PROBLEM STATEMENT => From the entries that follow, copy exactly the lines beginning at the line holding "white egg [713,340,761,380]" and continuing through the line holding "yellow spinning top [316,200,361,253]".
=== Section Start ===
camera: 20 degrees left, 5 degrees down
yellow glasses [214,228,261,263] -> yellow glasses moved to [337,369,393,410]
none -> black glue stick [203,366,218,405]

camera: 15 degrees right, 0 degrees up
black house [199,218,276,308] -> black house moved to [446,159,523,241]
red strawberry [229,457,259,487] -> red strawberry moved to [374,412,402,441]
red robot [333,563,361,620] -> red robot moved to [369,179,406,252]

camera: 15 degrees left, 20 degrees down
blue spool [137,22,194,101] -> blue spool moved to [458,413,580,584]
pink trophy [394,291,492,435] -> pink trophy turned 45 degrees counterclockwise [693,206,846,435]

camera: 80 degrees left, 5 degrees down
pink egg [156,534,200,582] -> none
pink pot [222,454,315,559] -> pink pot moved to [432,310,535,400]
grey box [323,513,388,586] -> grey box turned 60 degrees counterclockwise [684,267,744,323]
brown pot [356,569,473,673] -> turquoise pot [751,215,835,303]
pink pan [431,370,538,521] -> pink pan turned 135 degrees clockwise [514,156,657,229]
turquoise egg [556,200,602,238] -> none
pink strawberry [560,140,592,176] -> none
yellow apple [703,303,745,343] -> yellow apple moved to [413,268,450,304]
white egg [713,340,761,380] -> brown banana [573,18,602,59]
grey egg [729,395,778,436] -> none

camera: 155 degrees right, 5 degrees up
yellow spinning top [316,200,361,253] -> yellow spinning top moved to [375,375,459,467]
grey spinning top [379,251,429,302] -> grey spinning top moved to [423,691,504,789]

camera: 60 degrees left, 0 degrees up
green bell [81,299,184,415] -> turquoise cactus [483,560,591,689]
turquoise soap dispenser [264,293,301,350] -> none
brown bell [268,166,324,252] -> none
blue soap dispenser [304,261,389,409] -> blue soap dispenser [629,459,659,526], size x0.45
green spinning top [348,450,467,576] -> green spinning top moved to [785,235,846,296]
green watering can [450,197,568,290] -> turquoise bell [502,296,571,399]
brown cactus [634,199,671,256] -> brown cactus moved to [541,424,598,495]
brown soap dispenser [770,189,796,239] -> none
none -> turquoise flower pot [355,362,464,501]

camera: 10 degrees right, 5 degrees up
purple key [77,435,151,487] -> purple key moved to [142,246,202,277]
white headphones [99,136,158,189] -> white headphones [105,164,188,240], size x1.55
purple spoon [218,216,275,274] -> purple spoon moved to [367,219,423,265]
=== Section End ===
EXERCISE RESPONSE =>
white egg [713,340,761,380] -> brown banana [573,18,602,59]
grey egg [729,395,778,436] -> none

camera: 155 degrees right, 5 degrees up
yellow spinning top [316,200,361,253] -> yellow spinning top moved to [375,375,459,467]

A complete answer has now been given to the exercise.